*** Opening Source material ***

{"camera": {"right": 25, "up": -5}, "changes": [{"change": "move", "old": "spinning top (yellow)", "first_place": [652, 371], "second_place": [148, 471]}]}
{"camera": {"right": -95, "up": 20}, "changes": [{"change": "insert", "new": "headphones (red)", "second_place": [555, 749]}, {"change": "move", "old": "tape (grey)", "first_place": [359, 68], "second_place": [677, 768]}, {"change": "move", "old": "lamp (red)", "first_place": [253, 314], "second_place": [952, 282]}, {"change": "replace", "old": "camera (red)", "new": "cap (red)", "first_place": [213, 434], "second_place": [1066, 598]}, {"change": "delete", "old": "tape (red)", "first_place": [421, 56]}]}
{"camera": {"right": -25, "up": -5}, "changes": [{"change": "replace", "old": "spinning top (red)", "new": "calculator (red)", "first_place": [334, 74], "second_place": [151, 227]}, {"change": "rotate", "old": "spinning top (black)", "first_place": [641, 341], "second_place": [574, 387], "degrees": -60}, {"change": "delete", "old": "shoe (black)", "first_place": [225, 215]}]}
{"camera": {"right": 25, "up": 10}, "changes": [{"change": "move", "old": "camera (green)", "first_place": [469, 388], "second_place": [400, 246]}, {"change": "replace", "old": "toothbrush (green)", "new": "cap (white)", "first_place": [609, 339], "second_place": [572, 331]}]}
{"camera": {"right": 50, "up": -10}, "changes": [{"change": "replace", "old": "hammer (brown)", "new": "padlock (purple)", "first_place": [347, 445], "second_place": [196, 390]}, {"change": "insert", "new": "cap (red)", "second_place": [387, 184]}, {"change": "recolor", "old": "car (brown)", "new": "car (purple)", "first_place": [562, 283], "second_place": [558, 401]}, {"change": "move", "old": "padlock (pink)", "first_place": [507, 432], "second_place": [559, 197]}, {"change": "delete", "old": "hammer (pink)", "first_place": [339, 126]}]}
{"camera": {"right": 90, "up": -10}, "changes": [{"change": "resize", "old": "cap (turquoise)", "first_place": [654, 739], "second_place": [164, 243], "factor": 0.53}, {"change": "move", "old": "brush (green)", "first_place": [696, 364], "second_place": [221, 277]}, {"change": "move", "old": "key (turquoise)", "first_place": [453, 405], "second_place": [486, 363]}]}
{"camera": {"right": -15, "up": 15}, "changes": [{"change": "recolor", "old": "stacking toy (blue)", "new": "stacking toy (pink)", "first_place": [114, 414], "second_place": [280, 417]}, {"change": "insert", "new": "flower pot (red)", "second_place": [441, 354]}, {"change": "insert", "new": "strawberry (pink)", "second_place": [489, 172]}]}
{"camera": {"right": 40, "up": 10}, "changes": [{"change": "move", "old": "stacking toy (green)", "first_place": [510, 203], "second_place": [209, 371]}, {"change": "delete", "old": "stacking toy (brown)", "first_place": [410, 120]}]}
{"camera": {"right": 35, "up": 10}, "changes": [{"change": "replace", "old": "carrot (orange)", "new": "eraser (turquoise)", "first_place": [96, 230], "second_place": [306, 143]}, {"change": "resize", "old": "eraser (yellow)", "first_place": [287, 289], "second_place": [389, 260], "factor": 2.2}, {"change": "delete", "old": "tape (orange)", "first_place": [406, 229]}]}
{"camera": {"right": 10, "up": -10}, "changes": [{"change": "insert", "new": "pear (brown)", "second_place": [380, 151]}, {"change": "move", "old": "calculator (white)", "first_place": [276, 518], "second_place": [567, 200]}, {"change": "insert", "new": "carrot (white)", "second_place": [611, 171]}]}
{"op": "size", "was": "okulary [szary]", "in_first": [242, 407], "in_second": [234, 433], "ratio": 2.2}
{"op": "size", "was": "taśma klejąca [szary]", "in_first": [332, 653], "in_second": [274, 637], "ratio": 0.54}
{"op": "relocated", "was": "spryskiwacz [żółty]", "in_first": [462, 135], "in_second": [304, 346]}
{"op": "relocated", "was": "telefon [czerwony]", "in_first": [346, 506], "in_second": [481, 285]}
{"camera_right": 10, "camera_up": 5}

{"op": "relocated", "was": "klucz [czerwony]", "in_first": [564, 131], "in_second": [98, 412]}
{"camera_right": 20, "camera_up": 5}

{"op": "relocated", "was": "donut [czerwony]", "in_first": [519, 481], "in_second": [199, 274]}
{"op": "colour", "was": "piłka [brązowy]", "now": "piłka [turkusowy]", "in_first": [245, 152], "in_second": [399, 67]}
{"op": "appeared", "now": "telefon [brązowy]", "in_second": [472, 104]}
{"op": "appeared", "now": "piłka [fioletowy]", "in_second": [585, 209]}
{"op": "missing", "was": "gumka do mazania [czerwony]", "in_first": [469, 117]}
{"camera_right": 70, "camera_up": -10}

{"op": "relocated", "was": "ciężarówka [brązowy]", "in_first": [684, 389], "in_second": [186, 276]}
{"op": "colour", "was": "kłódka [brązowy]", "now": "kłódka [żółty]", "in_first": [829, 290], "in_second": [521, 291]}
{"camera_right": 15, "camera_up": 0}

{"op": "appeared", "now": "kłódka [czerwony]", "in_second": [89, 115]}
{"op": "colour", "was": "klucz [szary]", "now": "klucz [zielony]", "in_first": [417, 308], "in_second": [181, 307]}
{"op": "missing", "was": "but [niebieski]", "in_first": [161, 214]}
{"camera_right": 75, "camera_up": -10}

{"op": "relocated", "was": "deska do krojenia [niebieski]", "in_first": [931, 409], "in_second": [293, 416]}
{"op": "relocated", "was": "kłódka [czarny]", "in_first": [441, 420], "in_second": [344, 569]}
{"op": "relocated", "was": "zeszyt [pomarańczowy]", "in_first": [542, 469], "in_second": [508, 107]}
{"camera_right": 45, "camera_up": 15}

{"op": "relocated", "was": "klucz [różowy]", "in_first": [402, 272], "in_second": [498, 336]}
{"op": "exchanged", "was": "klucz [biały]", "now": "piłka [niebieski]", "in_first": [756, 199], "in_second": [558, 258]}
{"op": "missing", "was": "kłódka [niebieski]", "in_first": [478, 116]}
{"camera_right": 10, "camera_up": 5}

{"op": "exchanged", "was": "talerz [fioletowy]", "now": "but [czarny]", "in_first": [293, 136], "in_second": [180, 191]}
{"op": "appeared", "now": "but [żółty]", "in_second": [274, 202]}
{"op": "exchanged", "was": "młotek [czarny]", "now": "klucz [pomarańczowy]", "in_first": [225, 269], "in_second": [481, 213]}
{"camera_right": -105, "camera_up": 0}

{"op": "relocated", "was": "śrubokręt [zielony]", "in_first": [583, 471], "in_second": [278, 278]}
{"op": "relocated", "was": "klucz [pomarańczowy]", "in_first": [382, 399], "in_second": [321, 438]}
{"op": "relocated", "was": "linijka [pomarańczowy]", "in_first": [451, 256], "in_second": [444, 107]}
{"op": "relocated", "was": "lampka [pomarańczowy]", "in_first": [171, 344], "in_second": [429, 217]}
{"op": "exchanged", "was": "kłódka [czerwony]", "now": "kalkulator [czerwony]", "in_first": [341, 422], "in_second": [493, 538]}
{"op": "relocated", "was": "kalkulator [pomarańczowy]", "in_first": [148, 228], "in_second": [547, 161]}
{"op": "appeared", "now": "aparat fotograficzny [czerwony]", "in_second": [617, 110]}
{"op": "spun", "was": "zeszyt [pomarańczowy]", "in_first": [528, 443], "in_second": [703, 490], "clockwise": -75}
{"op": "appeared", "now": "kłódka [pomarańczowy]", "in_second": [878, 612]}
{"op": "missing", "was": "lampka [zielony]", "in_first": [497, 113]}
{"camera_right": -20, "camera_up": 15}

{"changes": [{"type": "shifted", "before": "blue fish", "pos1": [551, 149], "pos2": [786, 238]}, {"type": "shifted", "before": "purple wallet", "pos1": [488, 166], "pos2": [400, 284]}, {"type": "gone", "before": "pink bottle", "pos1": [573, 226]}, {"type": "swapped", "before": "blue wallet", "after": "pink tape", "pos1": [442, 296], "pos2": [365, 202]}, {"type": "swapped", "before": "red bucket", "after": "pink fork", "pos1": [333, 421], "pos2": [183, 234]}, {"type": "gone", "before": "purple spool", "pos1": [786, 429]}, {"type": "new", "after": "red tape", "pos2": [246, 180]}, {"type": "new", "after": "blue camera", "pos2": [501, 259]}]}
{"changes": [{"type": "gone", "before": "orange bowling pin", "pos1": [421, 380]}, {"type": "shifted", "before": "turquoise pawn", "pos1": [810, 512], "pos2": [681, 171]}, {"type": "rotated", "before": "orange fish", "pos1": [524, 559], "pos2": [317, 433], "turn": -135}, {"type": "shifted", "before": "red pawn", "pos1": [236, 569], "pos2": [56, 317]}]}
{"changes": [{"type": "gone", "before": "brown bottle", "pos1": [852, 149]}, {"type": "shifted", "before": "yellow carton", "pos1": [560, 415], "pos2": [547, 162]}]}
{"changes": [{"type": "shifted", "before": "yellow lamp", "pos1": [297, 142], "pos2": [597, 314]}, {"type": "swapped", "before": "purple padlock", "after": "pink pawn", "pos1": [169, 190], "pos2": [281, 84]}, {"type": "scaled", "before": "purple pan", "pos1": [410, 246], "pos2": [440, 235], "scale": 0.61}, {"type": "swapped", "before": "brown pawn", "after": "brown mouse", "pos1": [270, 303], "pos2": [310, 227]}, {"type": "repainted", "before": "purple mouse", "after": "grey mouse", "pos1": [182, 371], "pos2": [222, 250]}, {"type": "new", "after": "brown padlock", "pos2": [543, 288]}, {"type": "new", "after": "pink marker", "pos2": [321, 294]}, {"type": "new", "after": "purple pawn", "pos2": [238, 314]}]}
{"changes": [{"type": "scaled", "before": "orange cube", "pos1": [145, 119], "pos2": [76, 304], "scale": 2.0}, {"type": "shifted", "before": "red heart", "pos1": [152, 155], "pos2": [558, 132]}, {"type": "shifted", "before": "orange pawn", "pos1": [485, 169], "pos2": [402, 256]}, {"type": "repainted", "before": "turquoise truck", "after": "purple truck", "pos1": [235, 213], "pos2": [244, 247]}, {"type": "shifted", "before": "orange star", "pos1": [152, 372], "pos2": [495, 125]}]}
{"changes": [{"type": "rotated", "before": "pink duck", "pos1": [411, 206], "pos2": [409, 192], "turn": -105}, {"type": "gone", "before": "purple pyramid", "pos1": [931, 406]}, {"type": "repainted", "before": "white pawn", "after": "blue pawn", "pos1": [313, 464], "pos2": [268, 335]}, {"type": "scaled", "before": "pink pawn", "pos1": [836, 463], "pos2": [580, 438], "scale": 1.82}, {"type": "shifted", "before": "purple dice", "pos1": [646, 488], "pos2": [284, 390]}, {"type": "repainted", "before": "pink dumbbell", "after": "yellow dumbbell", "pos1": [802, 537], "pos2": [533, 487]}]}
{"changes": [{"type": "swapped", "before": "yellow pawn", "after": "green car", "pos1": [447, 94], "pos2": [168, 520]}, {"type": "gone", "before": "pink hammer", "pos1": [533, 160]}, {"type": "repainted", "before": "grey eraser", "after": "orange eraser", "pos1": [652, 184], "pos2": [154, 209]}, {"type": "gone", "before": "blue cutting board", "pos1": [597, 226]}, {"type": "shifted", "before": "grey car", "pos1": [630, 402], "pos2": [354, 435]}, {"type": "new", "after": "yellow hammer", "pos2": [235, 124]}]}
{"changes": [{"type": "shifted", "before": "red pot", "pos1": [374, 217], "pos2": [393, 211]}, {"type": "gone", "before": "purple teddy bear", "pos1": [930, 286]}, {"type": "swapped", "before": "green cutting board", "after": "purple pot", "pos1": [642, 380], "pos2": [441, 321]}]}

*** Closing Source material ***

Copy out, in full, each line above that has the word "ratio" in it.

Task answer:
{"op": "size", "was": "okulary [szary]", "in_first": [242, 407], "in_second": [234, 433], "ratio": 2.2}
{"op": "size", "was": "taśma klejąca [szary]", "in_first": [332, 653], "in_second": [274, 637], "ratio": 0.54}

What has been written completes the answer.